> [DATA RECORDS]:
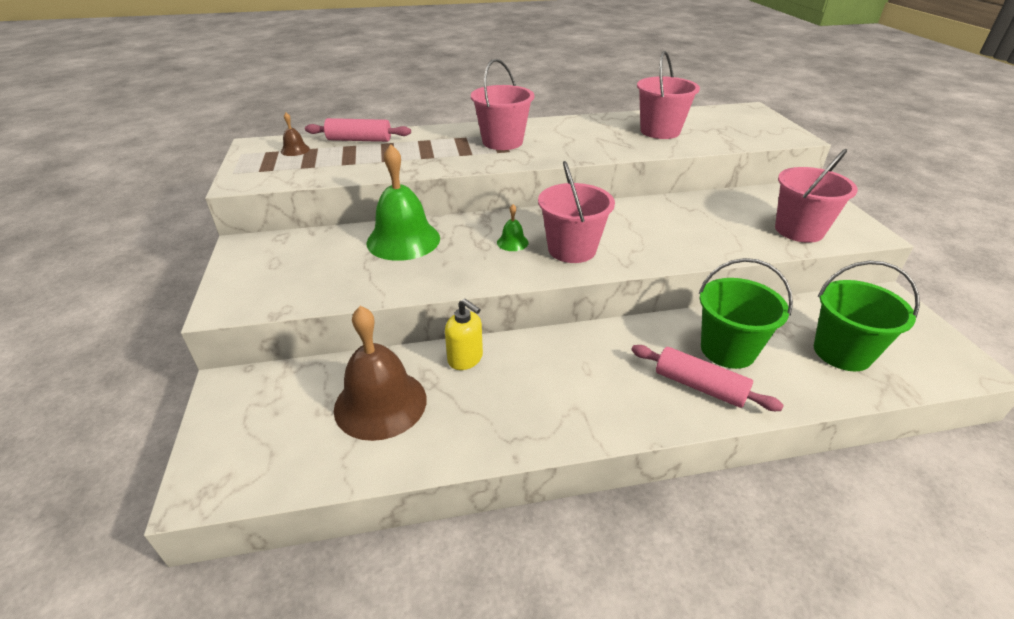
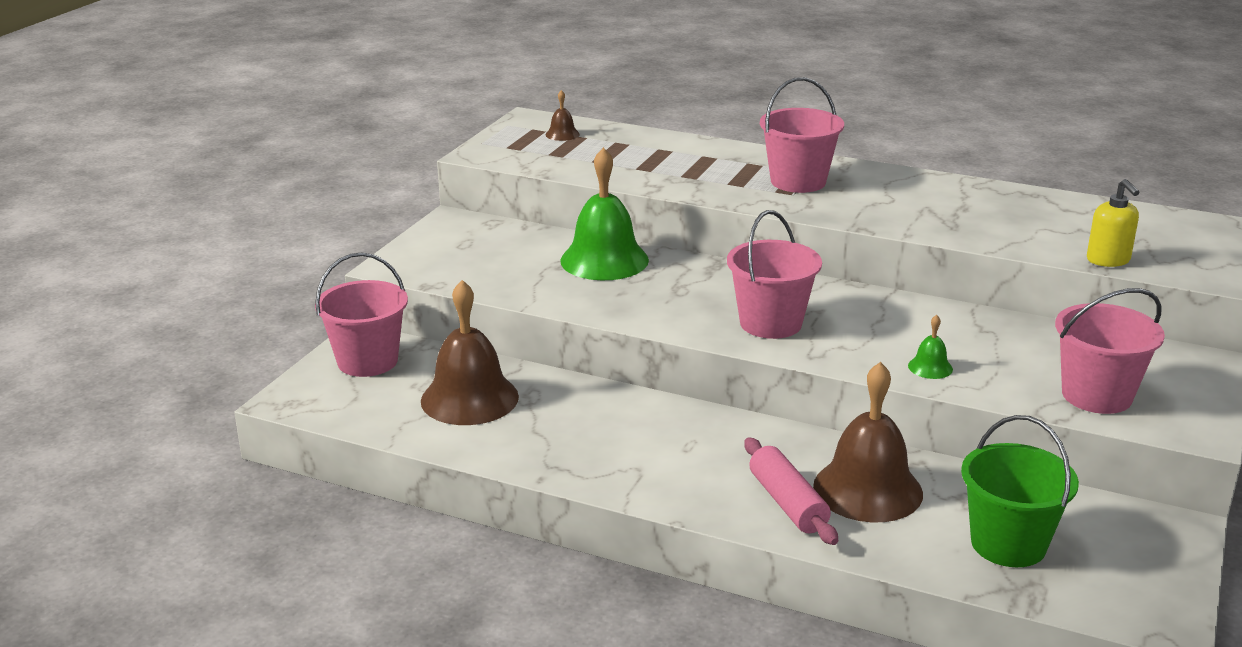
camera: 35 degrees right, 10 degrees down
(359, 140) = (639, 139): pink rolling pin -> none
(465, 359) = (580, 394): yellow soap dispenser -> yellow soap dispenser (1108, 260)
(512, 242) = (714, 297): green bell -> green bell (930, 367)
(660, 131) = (1027, 220): pink bucket -> pink bucket (367, 361)
(727, 350) = (867, 489): green bucket -> brown bell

> [WORK ITEM]:
Restate it all word for word: every record, no pictures.

> [RESULT OF THE TASK]:
camera: 35 degrees right, 10 degrees down
(359, 140) = (639, 139): pink rolling pin -> none
(465, 359) = (580, 394): yellow soap dispenser -> yellow soap dispenser (1108, 260)
(512, 242) = (714, 297): green bell -> green bell (930, 367)
(660, 131) = (1027, 220): pink bucket -> pink bucket (367, 361)
(727, 350) = (867, 489): green bucket -> brown bell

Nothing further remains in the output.